[Data records]
--------------------------------
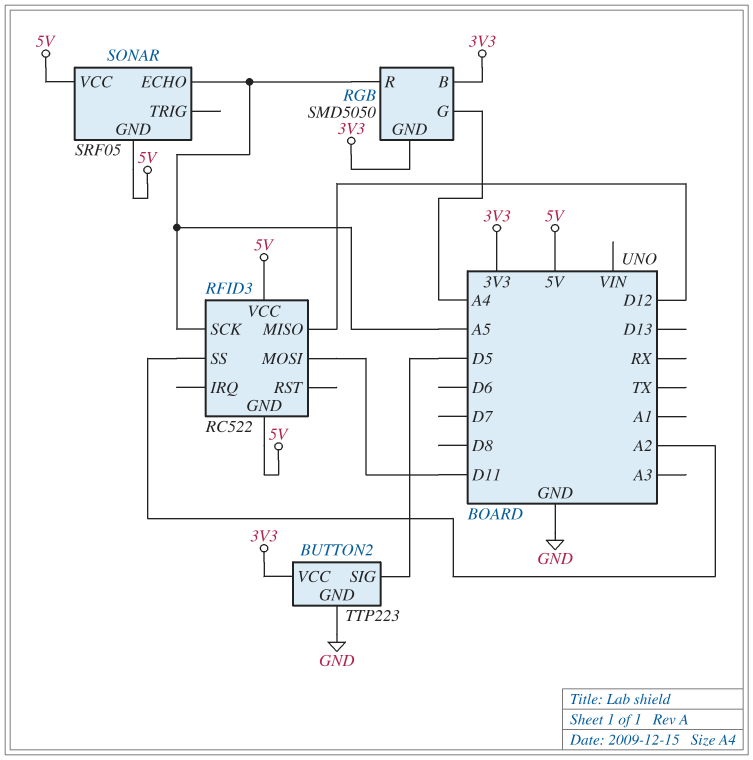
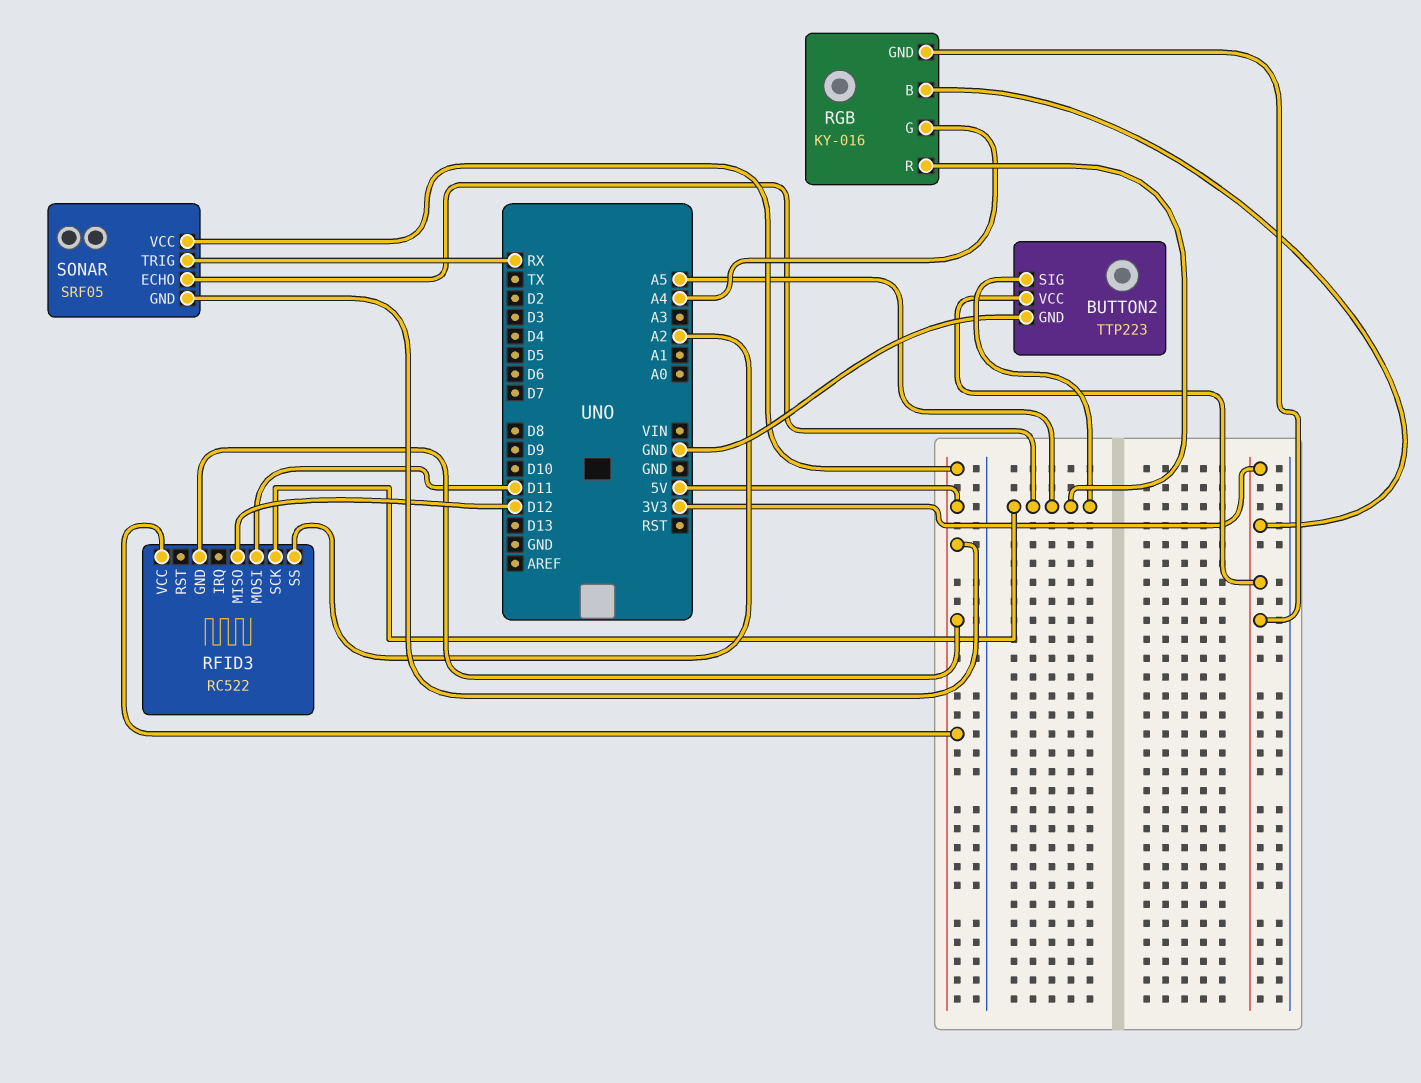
BUTTON2 pin SIG: D5 -> A5
RGB: SMD5050 -> KY-016
SONAR pin TRIG: none -> RX

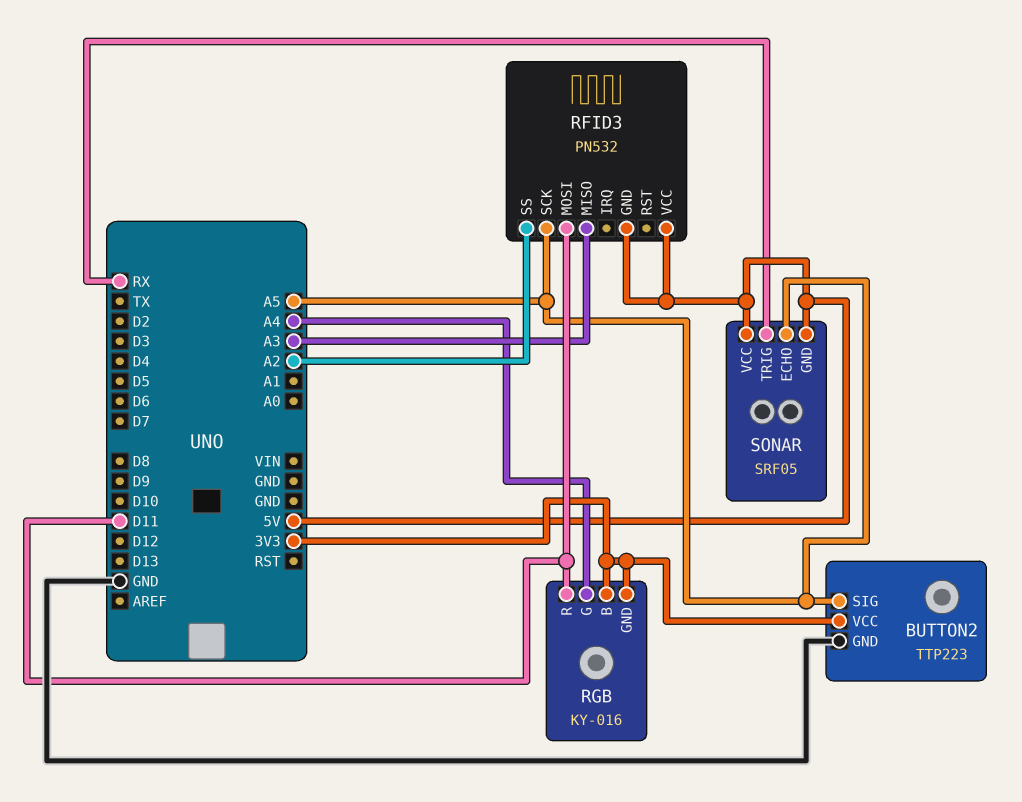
RFID3: RC522 -> PN532
RFID3 pin MISO: D12 -> A3
RGB pin R: A5 -> D11

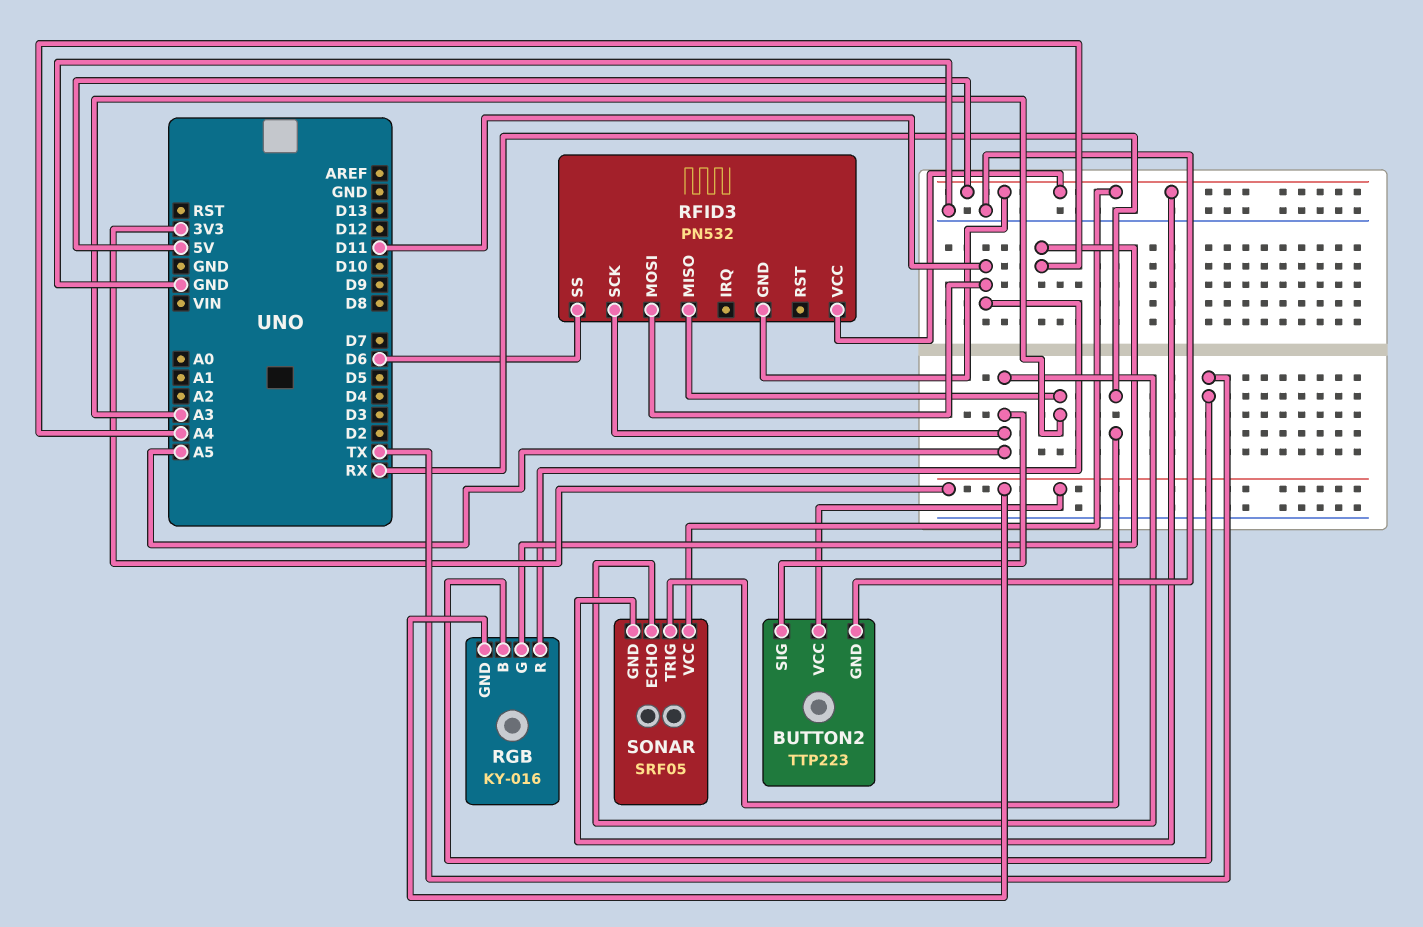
RFID3 pin SS: A2 -> D6
RGB pin B: 3V3 -> TX

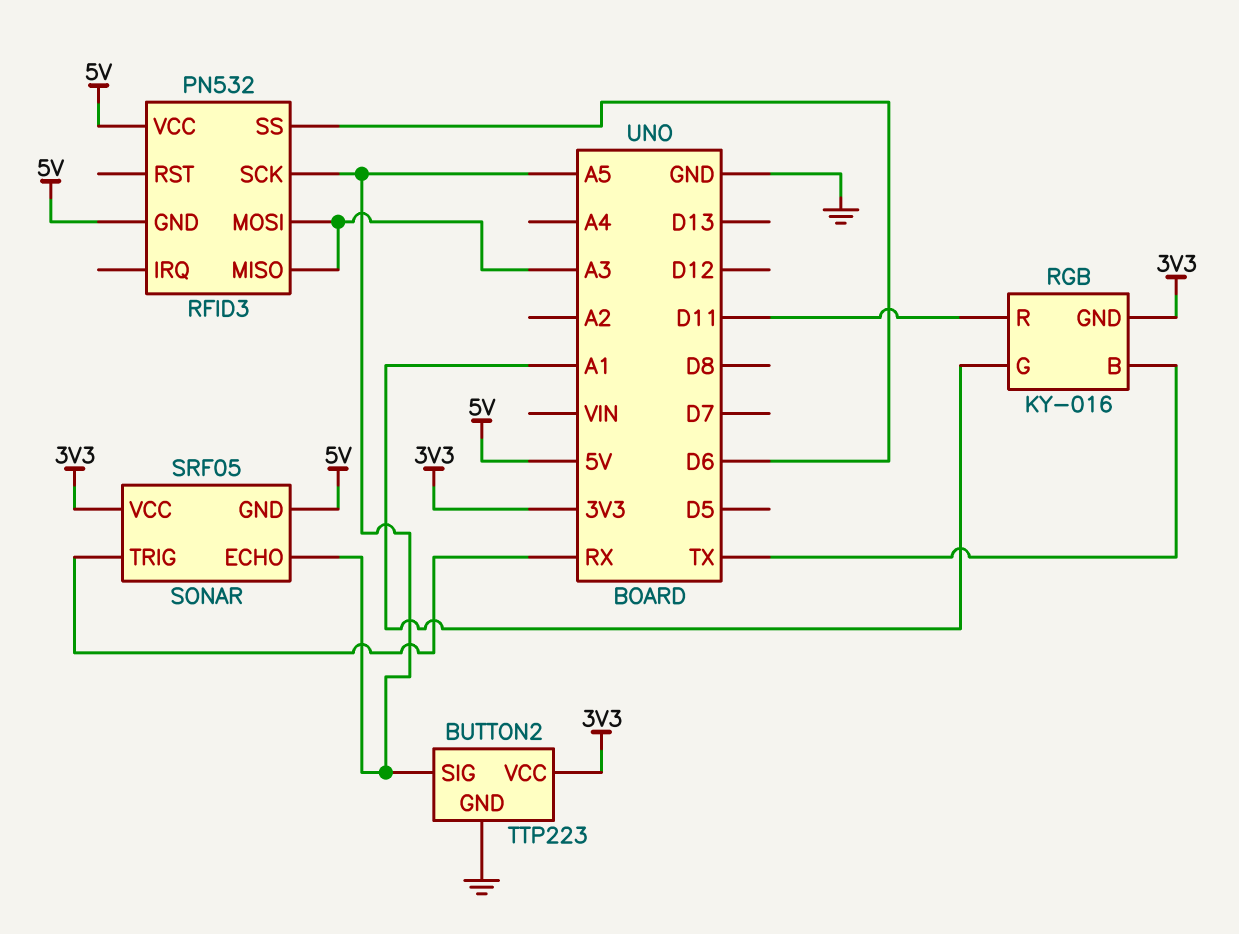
RFID3 pin MOSI: D11 -> A3
RGB pin G: A4 -> A1
SONAR pin VCC: 5V -> 3V3

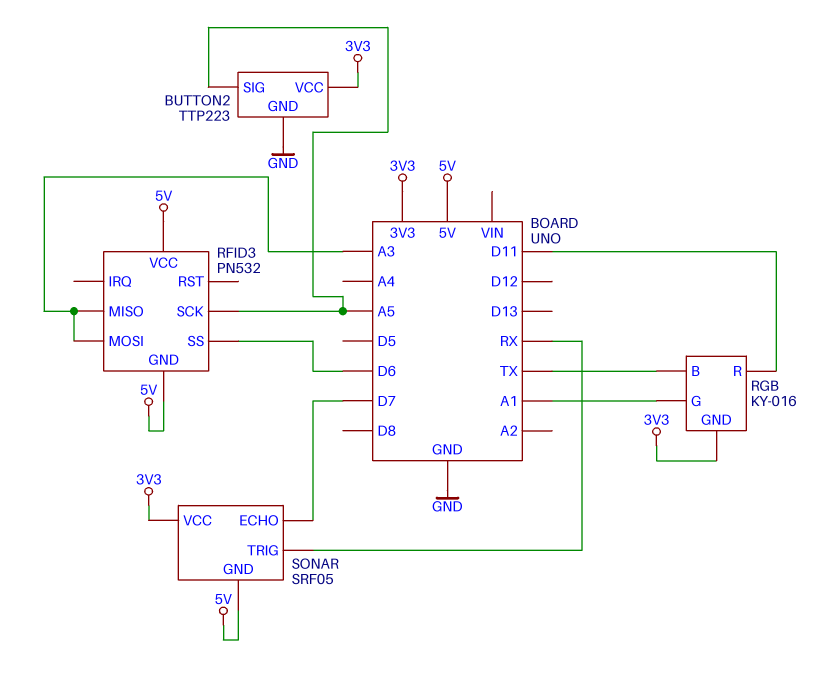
SONAR pin ECHO: A5 -> D7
--------------------------------
## [Exercise]
When a line in the records above contains the word "SONAR", copy it.

## [Final answer]
SONAR pin TRIG: none -> RX
SONAR pin VCC: 5V -> 3V3
SONAR pin ECHO: A5 -> D7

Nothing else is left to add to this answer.